— DESCRIPTION OF THE TASK —
If a line in the data below contains "black", copy it.
***** INFORMATION PROVIDED
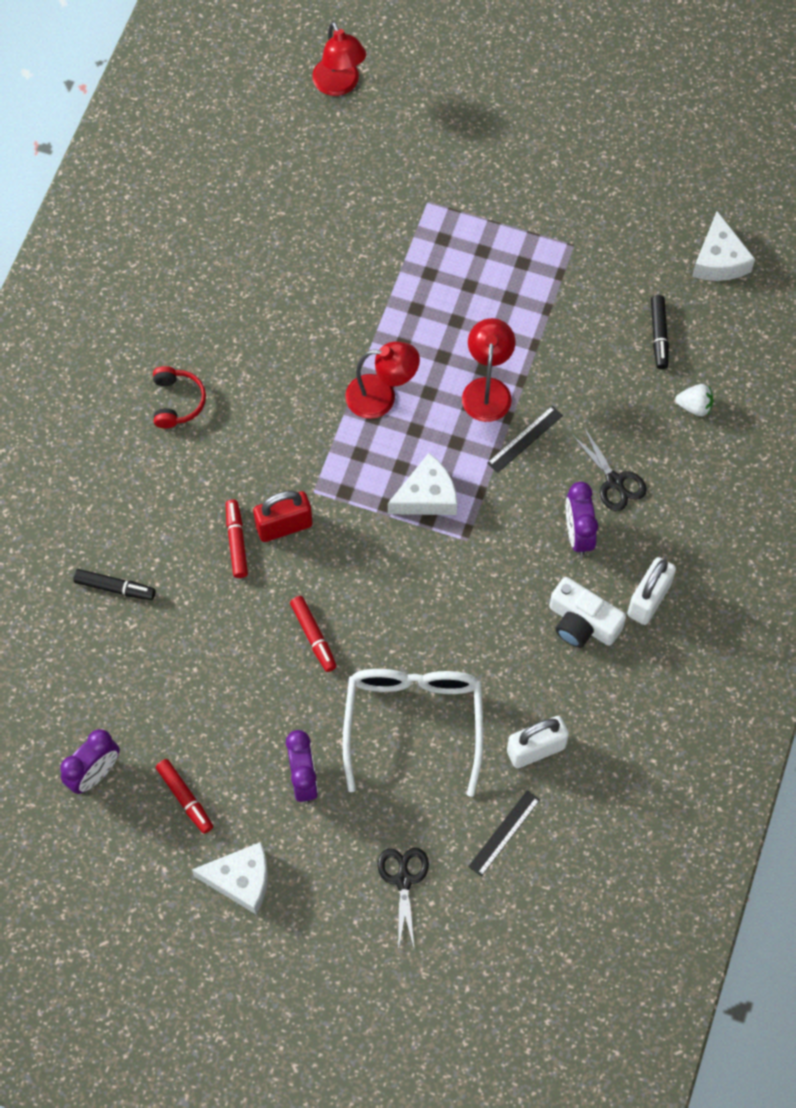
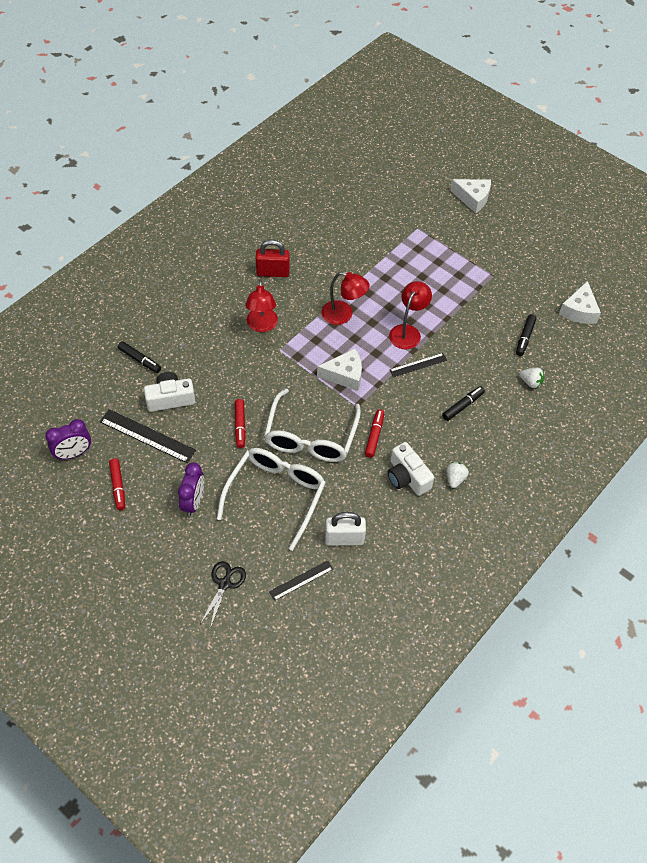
camera: 20 degrees right, 10 degrees down
(177, 401) = (225, 279): red headphones -> none
(188, 704) = (147, 436): none -> black ruler
(191, 632) = (170, 398): none -> white camera
(236, 541) = (221, 360): red marker -> red marker (374, 436)
(241, 880) = (126, 545): white cheese -> white cheese (473, 198)
(284, 526) = (253, 362): red padlock -> red padlock (273, 272)
(339, 85) = (395, 159): red lamp -> red lamp (262, 326)
(422, 614) = (310, 437): none -> white glasses
(578, 534) = (427, 427): purple clock -> none
(614, 481) = (463, 406): black scissors -> black marker
(648, 600) = (455, 479): white padlock -> white strawberry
**********
— SOLUTION TO THIS EXERCISE —
(188, 704) = (147, 436): none -> black ruler
(614, 481) = (463, 406): black scissors -> black marker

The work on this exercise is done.